Task goal: Please copy every line from the following entries in which the word "Ledger" appears.

Source records:

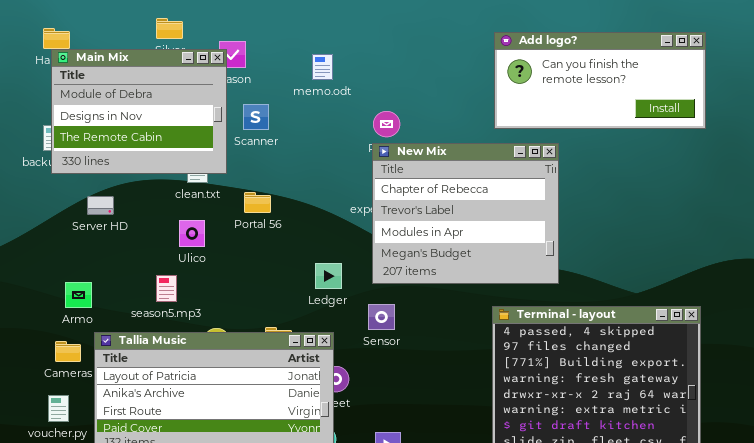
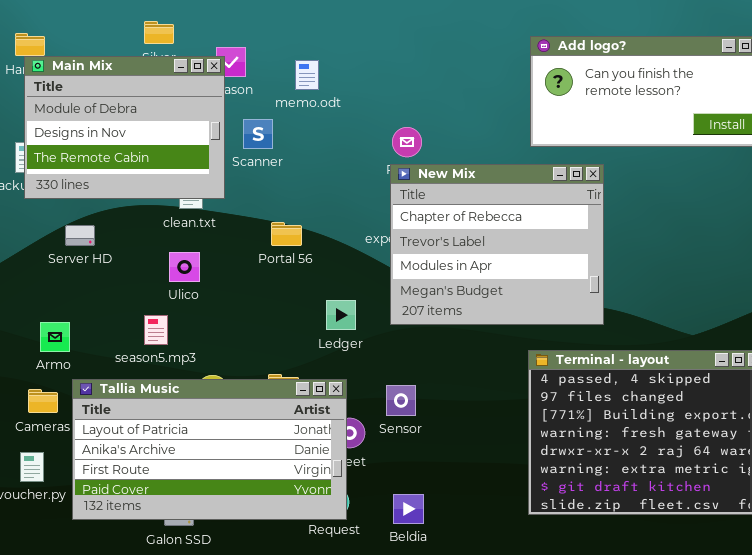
memo.odt: [312,54,333,80] -> [295,60,319,90], moved
Portal 56: [244,192,271,213] -> [271,222,302,246], moved
Sensor: [368,304,395,330] -> [386,385,416,416], moved

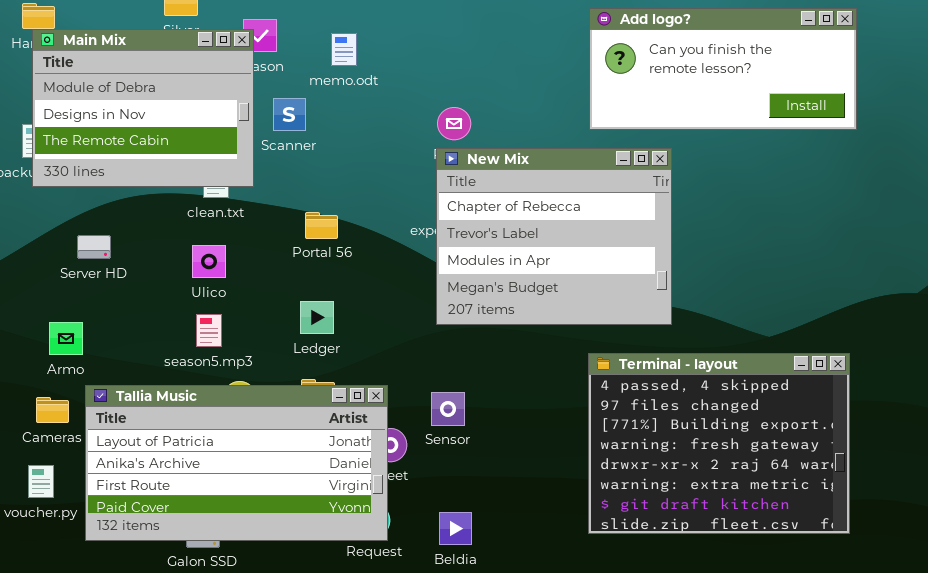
Server HD: [65,225,95,246] -> [77,235,111,259], moved
Ledger: [326,300,356,330] -> [300,301,334,334], moved
season5.mp3: [144,315,168,345] -> [196,314,222,347], moved

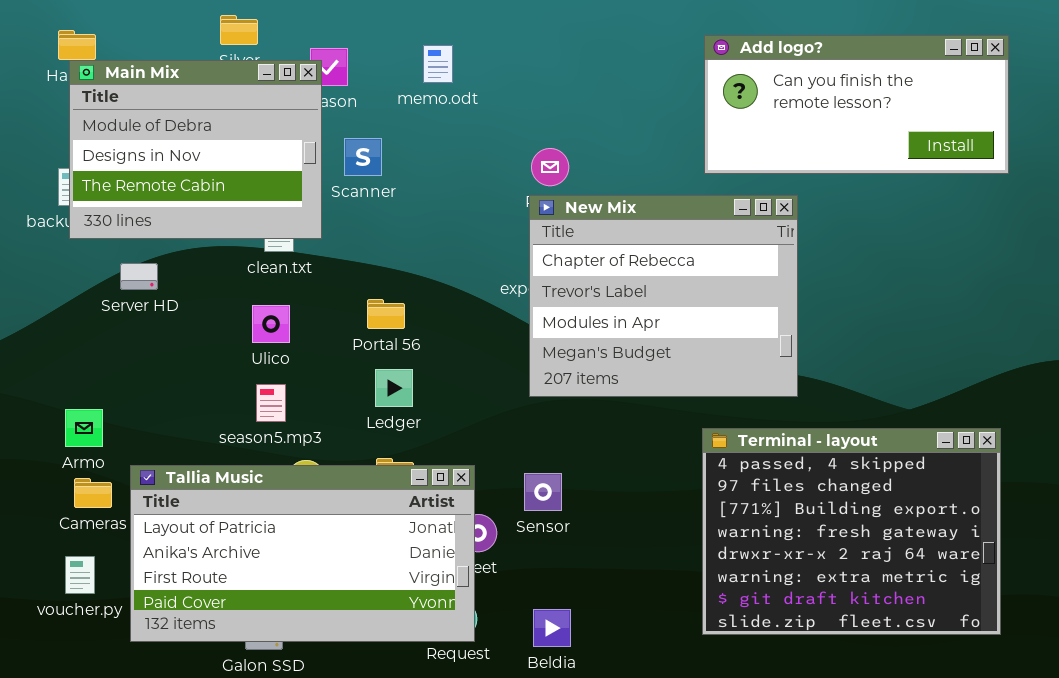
memo.odt: [331,33,357,66] -> [423,45,453,83], moved
Portal 56: [305,212,338,239] -> [367,299,405,329], moved
Server HD: [77,235,111,259] -> [120,263,158,290], moved
Armo: [49,322,83,355] -> [65,409,103,447], moved

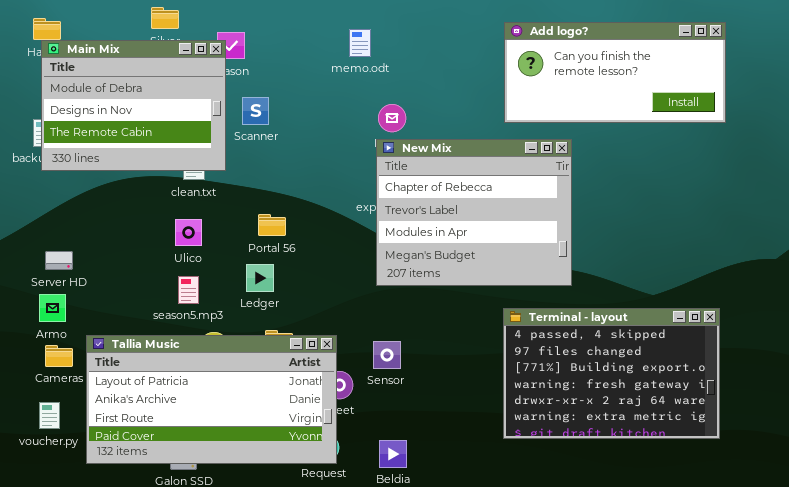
memo.odt: [423,45,453,83] -> [349,29,371,57], moved
Server HD: [120,263,158,290] -> [45,251,73,270], moved
Ledger: [375,369,413,407] -> [246,264,274,292], moved
Terminal - layout: [702,428,1001,635] -> [503,308,720,439], resized

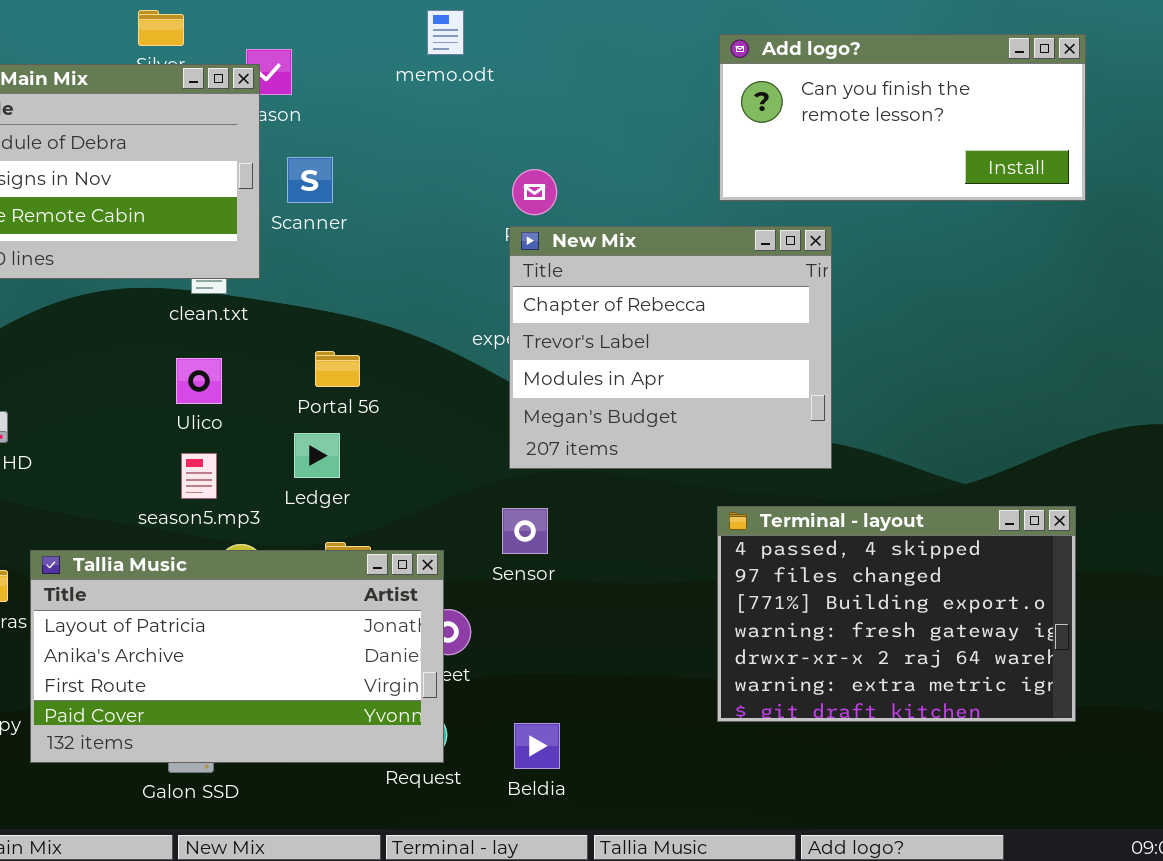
memo.odt: [349,29,371,57] -> [427,10,464,55], moved
Sensor: [373,341,401,369] -> [502,508,548,554], moved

Task output:
Ledger: [326,300,356,330] -> [300,301,334,334], moved
Ledger: [375,369,413,407] -> [246,264,274,292], moved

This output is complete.